Repeat each record below exactly, dropping the pictures.

----

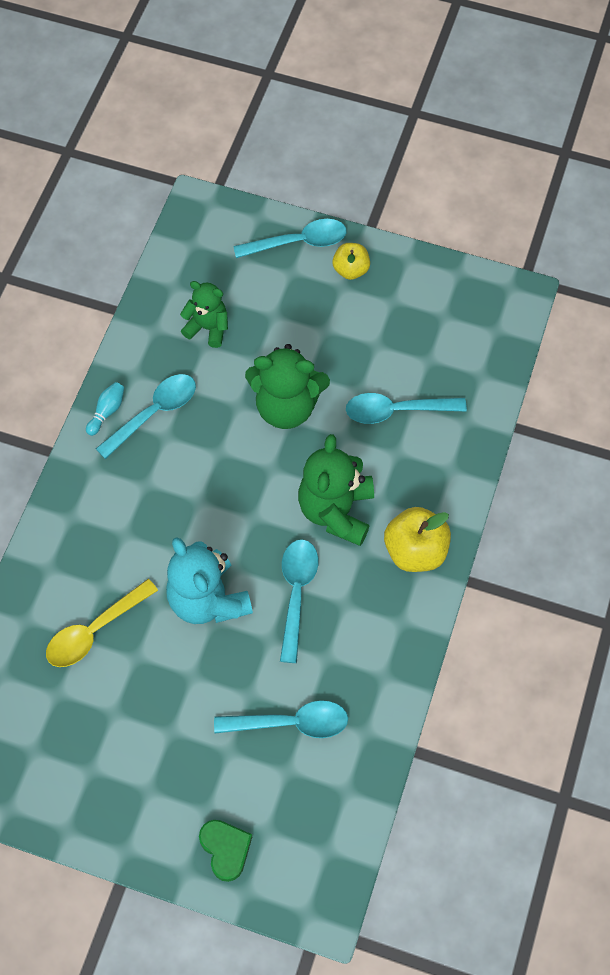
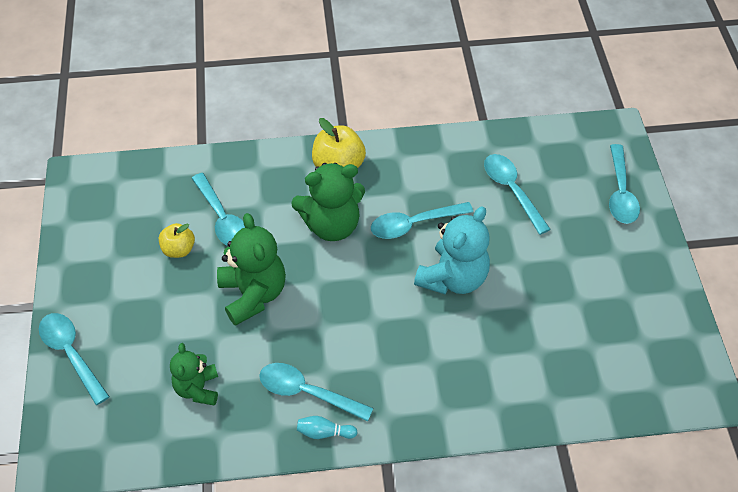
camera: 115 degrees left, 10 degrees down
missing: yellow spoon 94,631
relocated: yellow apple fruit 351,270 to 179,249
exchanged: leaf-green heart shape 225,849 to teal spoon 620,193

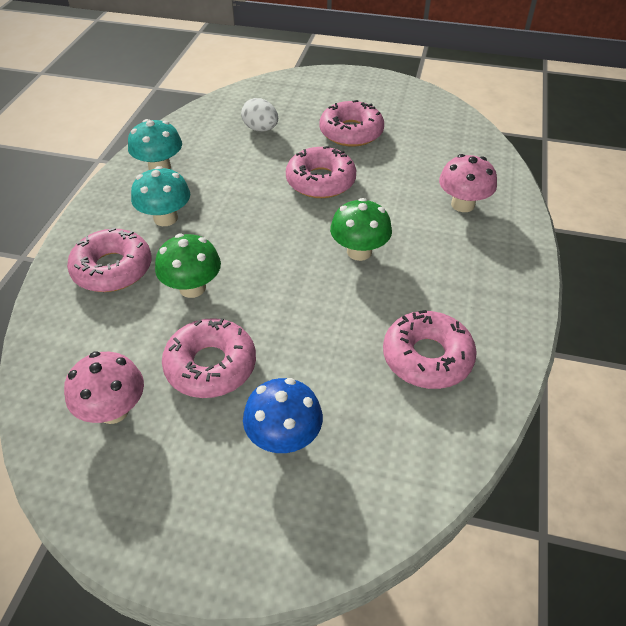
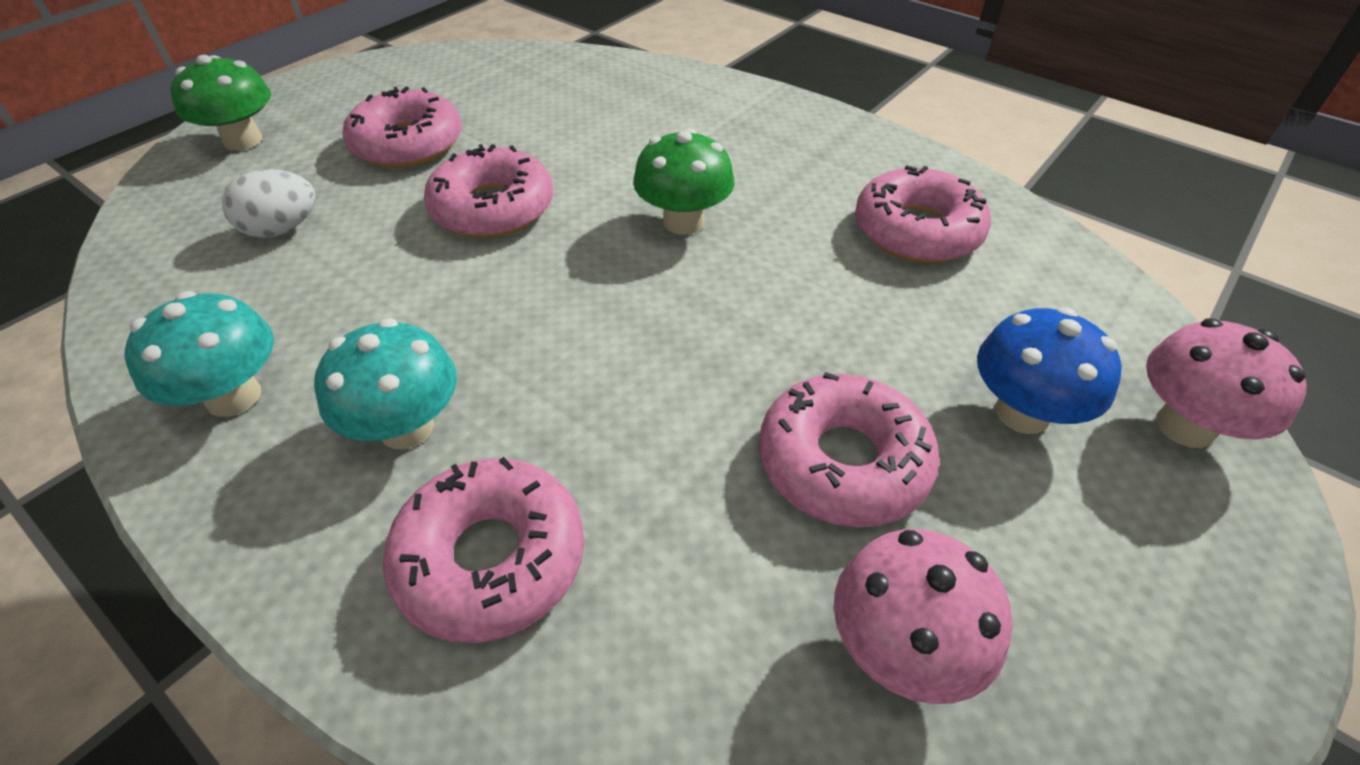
camera: 65 degrees left, 0 degrees up
relocated: leaf-green fungus 192,288 to 243,140; rosy fungus 462,204 to 1185,426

----

Response ::
camera: 115 degrees left, 10 degrees down
missing: yellow spoon 94,631
relocated: yellow apple fruit 351,270 to 179,249
exchanged: leaf-green heart shape 225,849 to teal spoon 620,193

camera: 65 degrees left, 0 degrees up
relocated: leaf-green fungus 192,288 to 243,140; rosy fungus 462,204 to 1185,426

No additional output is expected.